§ Given entries:
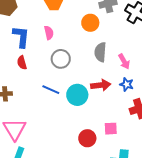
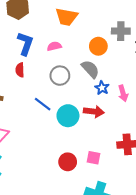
pink semicircle: (49, 33) -> (54, 46), turned -104
gray semicircle: (100, 52) -> (90, 69), moved, turned 120
blue star: (127, 84) -> (102, 88), moved

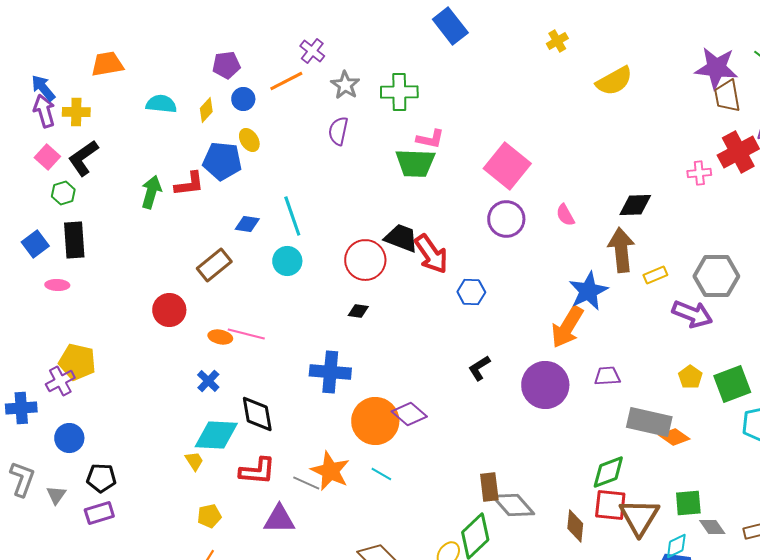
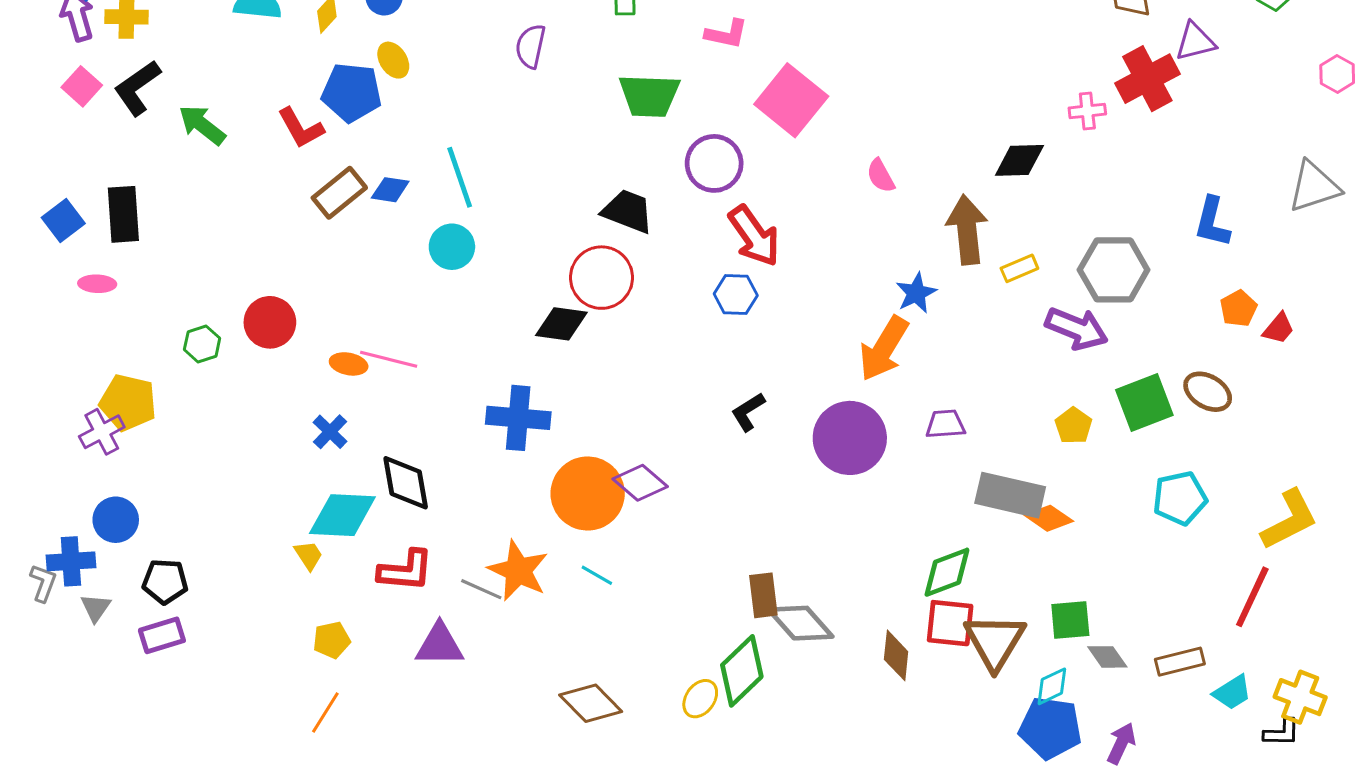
pink L-shape: (430, 139) -> (726, 34), moved
red L-shape: (189, 184) -> (301, 128), turned 68
green arrow: (151, 192) -> (202, 125), moved, turned -68
green hexagon: (63, 193) -> (202, 344), moved
black diamond: (635, 205) -> (1019, 160), moved
purple circle: (506, 219) -> (714, 163), moved
red arrow: (431, 254) -> (754, 236), moved
red circle: (365, 260) -> (602, 278), moved
brown rectangle: (214, 265) -> (339, 193), moved
blue star: (588, 291) -> (916, 293), size x0.7
black diamond: (358, 311) -> (561, 324), size x1.6
green square: (732, 384) -> (1144, 403), moved
blue cross: (21, 408) -> (71, 561), moved
gray L-shape: (22, 479) -> (43, 583), size x0.7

§ What is required:
Whatever else the listing above holds, retype exactly only the lines from the one containing "purple circle: (506, 219)" to the one containing "blue cross: (21, 408) -> (71, 561), moved", both ends kept.

§ Answer for the task:
purple circle: (506, 219) -> (714, 163), moved
red arrow: (431, 254) -> (754, 236), moved
red circle: (365, 260) -> (602, 278), moved
brown rectangle: (214, 265) -> (339, 193), moved
blue star: (588, 291) -> (916, 293), size x0.7
black diamond: (358, 311) -> (561, 324), size x1.6
green square: (732, 384) -> (1144, 403), moved
blue cross: (21, 408) -> (71, 561), moved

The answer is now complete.